**What you are asked to do:**
There is material below. Print exactly the lines starting at the line with "green box [263,353,321,413]" and ending at the line with "turquoise teapot [190,312,276,381]", ends included, and no others.
※ ※ ※
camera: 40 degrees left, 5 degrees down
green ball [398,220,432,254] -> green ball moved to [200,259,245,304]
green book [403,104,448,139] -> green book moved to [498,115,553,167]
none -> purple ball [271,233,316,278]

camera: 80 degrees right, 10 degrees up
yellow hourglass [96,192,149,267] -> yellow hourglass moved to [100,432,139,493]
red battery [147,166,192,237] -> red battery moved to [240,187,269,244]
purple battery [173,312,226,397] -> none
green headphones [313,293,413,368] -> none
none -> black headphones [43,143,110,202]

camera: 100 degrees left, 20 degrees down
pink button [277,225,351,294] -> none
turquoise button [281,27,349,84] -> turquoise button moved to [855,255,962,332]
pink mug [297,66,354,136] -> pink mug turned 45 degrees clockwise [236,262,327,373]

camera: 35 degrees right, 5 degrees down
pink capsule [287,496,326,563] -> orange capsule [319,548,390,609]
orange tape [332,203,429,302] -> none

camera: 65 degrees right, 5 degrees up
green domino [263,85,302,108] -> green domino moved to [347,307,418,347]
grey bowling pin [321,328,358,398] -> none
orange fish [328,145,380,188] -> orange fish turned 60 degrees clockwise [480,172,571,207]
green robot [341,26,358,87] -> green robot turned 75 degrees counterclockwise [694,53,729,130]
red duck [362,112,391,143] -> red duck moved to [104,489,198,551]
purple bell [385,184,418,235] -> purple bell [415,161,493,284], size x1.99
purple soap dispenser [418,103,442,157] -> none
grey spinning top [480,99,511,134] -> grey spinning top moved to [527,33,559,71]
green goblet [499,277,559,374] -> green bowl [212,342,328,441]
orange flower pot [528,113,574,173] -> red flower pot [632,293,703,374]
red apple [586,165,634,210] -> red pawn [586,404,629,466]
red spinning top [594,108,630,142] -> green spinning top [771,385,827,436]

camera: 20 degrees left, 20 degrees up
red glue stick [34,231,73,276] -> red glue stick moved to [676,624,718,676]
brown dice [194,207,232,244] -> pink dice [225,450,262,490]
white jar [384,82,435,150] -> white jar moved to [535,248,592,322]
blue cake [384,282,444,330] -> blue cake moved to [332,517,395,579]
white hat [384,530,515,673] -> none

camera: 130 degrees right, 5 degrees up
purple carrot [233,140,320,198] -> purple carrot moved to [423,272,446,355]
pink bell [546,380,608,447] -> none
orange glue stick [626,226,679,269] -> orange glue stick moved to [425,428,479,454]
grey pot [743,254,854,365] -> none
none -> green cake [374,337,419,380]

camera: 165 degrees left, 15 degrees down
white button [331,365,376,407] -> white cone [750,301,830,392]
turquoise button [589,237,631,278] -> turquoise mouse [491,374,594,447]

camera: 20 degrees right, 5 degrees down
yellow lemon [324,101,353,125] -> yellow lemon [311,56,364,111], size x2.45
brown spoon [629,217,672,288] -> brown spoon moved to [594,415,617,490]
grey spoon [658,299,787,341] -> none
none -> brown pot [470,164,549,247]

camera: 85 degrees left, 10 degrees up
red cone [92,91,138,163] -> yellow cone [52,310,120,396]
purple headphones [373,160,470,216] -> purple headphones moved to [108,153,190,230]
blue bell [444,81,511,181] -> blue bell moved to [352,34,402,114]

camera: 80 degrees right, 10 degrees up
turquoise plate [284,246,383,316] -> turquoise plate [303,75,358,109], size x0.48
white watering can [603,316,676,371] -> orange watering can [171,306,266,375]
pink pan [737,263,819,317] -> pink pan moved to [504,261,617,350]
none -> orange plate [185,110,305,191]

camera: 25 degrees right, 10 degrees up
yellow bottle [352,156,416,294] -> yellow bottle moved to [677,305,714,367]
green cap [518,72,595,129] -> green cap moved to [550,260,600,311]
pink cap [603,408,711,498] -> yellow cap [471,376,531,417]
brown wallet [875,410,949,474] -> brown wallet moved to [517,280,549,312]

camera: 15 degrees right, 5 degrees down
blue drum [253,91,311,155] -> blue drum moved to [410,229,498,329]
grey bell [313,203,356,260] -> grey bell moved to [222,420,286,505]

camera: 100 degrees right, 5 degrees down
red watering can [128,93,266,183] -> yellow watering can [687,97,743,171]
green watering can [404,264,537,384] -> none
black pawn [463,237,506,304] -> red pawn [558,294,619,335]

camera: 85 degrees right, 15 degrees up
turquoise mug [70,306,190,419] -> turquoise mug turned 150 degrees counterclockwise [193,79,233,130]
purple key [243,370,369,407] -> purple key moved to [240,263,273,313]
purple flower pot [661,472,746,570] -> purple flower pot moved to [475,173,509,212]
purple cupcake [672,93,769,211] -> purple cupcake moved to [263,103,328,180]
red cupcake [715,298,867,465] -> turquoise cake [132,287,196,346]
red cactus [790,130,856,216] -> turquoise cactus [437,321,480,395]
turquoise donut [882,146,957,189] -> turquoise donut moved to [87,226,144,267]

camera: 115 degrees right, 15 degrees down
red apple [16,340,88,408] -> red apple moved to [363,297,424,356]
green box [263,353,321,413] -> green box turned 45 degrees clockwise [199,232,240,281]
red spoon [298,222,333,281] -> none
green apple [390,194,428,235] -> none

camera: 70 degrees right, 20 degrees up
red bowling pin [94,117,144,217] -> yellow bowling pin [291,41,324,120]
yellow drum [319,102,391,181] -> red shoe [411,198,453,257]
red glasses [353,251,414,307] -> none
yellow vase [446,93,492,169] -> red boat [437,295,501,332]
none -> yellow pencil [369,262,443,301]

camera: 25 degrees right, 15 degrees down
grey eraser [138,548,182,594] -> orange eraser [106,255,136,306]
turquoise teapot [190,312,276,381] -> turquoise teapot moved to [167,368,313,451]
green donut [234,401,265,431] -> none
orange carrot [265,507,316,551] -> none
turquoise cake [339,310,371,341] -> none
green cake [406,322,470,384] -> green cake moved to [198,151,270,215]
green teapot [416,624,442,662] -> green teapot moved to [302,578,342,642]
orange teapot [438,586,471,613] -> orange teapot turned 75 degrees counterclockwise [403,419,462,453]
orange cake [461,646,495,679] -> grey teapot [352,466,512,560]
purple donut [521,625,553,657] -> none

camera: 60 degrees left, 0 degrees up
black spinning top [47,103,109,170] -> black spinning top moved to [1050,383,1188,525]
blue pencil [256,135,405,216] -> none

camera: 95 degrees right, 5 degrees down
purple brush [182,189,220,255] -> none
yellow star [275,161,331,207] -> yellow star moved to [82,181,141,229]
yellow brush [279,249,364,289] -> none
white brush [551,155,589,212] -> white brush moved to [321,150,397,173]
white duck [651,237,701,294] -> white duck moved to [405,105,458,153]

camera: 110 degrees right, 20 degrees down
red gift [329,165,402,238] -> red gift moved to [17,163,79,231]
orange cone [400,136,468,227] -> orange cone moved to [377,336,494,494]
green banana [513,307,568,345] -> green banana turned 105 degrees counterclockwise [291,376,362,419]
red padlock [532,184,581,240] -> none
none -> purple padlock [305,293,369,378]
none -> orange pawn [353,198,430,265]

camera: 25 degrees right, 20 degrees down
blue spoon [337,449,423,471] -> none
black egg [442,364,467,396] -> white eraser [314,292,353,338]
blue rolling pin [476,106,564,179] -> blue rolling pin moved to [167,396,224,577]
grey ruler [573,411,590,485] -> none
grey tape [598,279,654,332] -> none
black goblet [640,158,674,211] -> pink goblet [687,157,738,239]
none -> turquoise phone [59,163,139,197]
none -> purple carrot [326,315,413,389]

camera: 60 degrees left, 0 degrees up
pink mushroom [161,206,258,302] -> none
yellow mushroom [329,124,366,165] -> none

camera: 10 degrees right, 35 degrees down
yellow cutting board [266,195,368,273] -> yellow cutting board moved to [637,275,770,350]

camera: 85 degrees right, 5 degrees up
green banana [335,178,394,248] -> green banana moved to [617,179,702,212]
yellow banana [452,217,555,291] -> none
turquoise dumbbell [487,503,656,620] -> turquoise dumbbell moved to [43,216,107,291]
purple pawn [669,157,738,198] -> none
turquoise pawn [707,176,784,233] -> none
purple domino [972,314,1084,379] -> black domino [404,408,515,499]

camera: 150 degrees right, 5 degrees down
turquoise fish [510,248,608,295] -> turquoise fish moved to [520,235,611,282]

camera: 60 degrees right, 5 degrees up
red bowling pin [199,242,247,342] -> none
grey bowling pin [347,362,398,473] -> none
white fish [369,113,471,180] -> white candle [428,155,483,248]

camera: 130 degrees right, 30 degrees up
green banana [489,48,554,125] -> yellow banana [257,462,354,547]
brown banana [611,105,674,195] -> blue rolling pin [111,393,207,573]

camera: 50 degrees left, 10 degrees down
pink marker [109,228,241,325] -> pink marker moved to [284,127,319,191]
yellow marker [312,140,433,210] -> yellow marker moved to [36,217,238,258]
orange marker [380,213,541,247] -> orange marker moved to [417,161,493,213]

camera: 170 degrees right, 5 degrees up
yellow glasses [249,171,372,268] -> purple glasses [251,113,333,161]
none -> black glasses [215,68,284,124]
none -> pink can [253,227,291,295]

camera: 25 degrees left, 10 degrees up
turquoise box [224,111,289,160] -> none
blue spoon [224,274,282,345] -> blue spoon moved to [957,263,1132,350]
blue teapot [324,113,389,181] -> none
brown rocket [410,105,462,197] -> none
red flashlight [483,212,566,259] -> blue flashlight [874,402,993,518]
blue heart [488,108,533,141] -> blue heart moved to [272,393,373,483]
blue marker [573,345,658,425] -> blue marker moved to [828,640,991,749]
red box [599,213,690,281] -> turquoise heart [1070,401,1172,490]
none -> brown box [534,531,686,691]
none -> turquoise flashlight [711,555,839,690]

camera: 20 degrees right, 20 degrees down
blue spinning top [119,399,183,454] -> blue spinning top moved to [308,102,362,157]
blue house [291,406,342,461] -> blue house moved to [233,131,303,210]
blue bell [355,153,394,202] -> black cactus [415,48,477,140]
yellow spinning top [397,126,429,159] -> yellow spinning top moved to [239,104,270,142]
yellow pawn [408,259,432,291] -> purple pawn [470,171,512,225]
※ ※ ※
**Result:**
green box [263,353,321,413] -> green box turned 45 degrees clockwise [199,232,240,281]
red spoon [298,222,333,281] -> none
green apple [390,194,428,235] -> none

camera: 70 degrees right, 20 degrees up
red bowling pin [94,117,144,217] -> yellow bowling pin [291,41,324,120]
yellow drum [319,102,391,181] -> red shoe [411,198,453,257]
red glasses [353,251,414,307] -> none
yellow vase [446,93,492,169] -> red boat [437,295,501,332]
none -> yellow pencil [369,262,443,301]

camera: 25 degrees right, 15 degrees down
grey eraser [138,548,182,594] -> orange eraser [106,255,136,306]
turquoise teapot [190,312,276,381] -> turquoise teapot moved to [167,368,313,451]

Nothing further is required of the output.